= What you are asked to do =
Since only the words are wanted, reproduce every entry exactly and leave the images behind.

= Data =

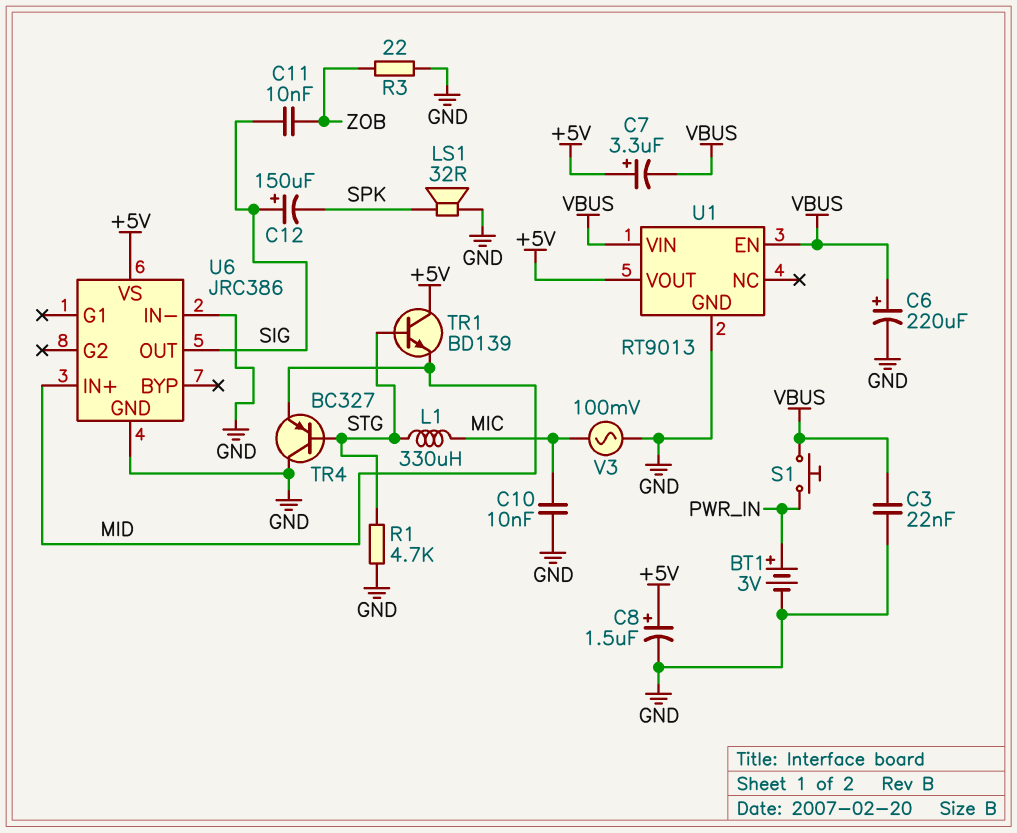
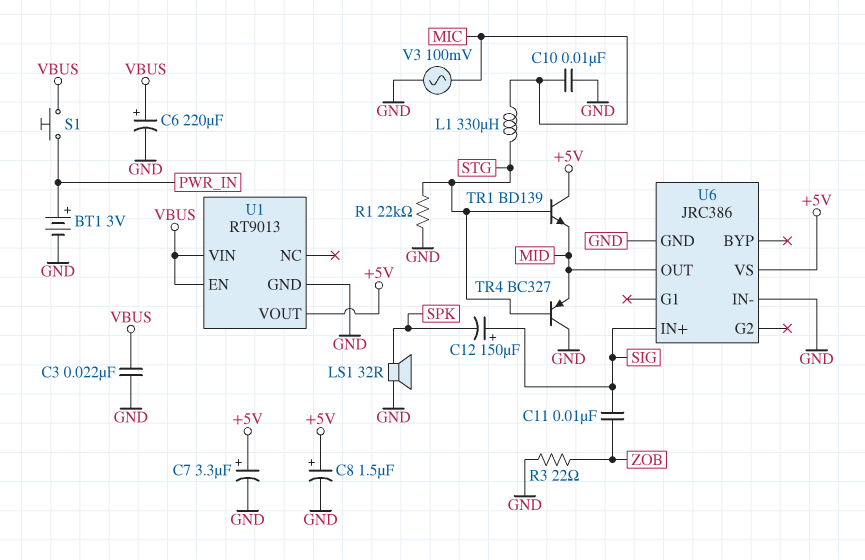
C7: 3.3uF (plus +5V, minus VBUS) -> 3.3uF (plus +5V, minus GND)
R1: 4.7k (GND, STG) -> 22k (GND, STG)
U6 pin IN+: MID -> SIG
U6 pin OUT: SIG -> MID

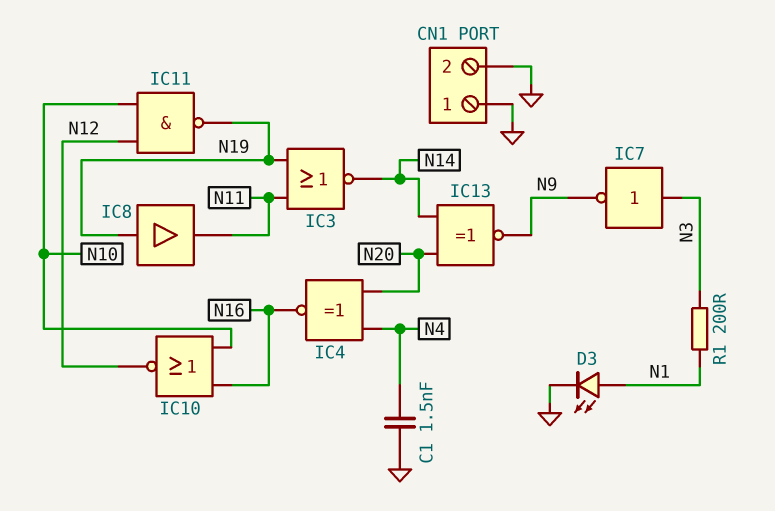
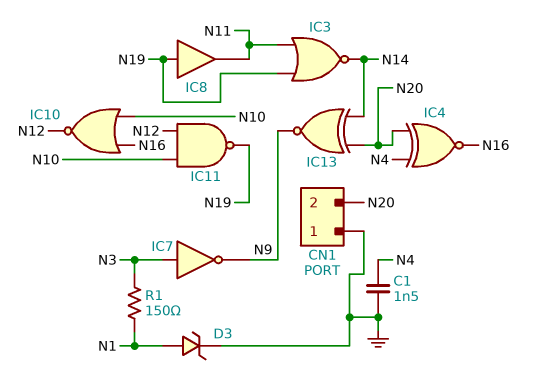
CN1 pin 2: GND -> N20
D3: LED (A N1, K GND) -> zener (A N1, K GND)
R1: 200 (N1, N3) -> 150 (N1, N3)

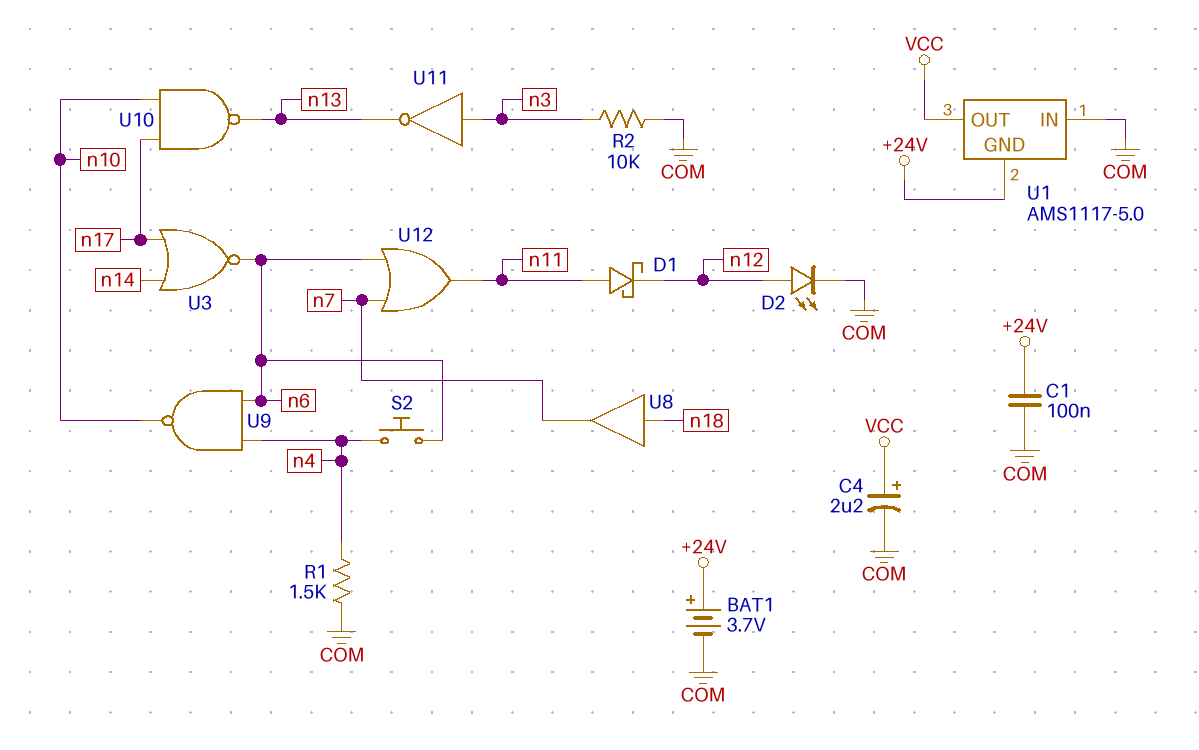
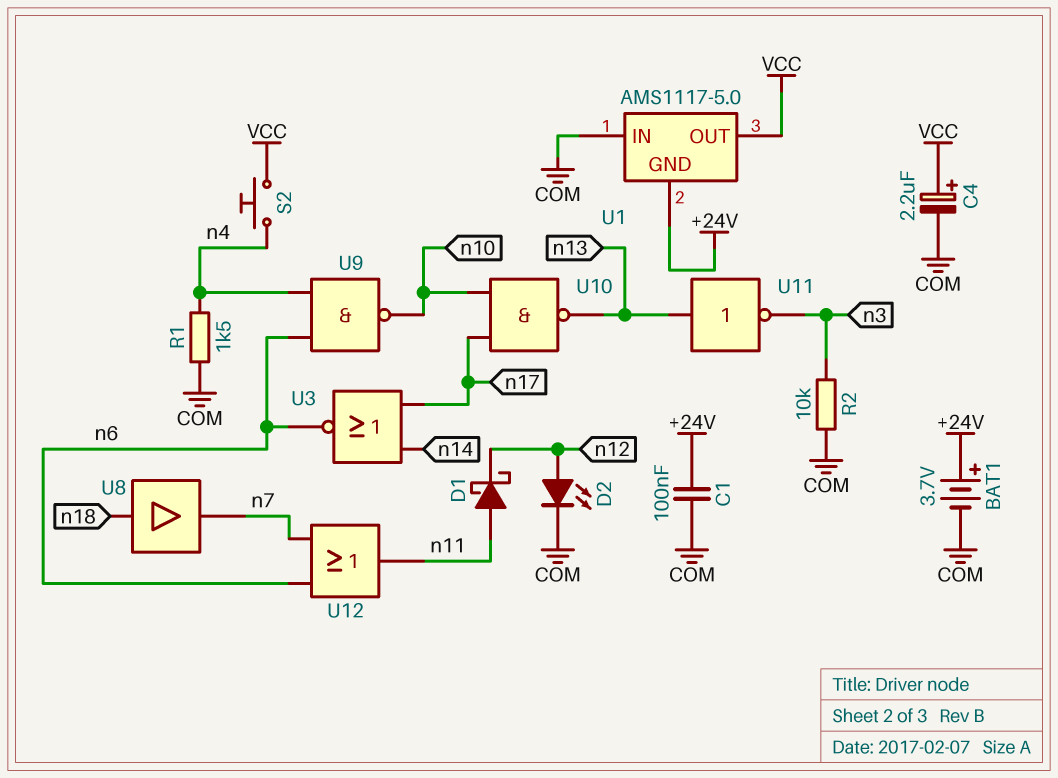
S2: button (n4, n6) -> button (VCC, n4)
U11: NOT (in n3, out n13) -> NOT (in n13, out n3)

= Result for this task =
C7: 3.3uF (plus +5V, minus VBUS) -> 3.3uF (plus +5V, minus GND)
R1: 4.7k (GND, STG) -> 22k (GND, STG)
U6 pin IN+: MID -> SIG
U6 pin OUT: SIG -> MID

CN1 pin 2: GND -> N20
D3: LED (A N1, K GND) -> zener (A N1, K GND)
R1: 200 (N1, N3) -> 150 (N1, N3)

S2: button (n4, n6) -> button (VCC, n4)
U11: NOT (in n3, out n13) -> NOT (in n13, out n3)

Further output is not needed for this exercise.